Task instructions: Echo the lines that follow, starting at the line containing "55: 17:53 -> 17:33" and ending at the line containing "9: none -> 7:38", with both of those lines included.

[BEGIN Available data]

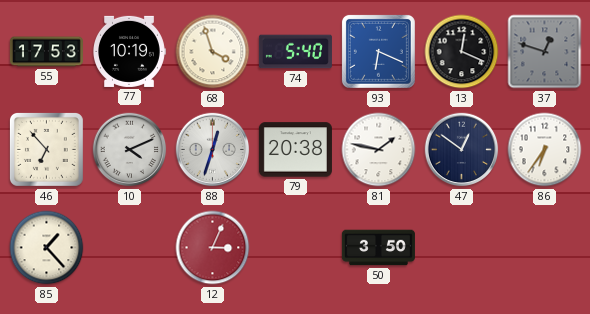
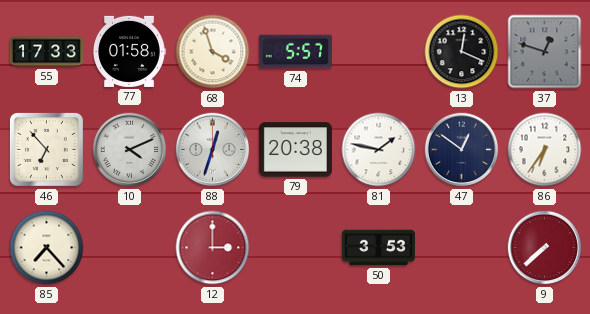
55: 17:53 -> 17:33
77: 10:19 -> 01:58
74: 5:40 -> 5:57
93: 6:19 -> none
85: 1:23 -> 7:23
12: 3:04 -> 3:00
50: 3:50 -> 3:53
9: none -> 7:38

[END Available data]
[BEGIN Available data]

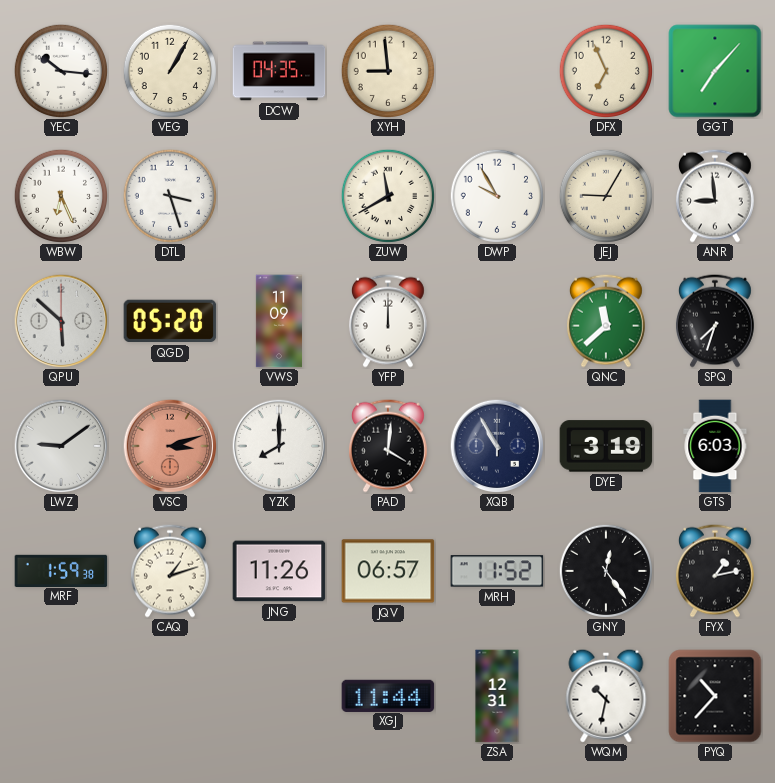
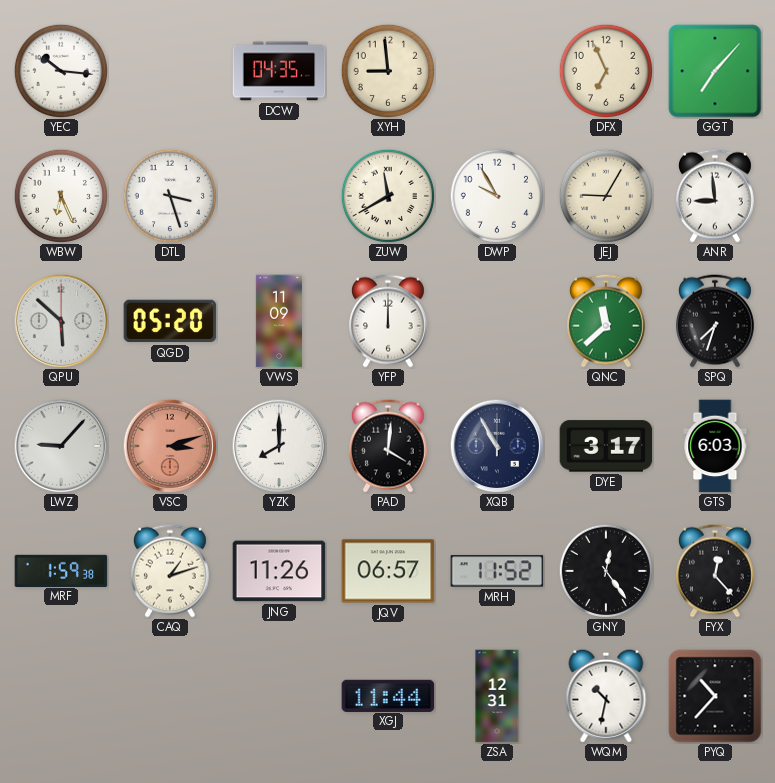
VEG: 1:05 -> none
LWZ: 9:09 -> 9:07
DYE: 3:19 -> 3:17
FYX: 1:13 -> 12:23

[END Available data]

Reply:
55: 17:53 -> 17:33
77: 10:19 -> 01:58
74: 5:40 -> 5:57
93: 6:19 -> none
85: 1:23 -> 7:23
12: 3:04 -> 3:00
50: 3:50 -> 3:53
9: none -> 7:38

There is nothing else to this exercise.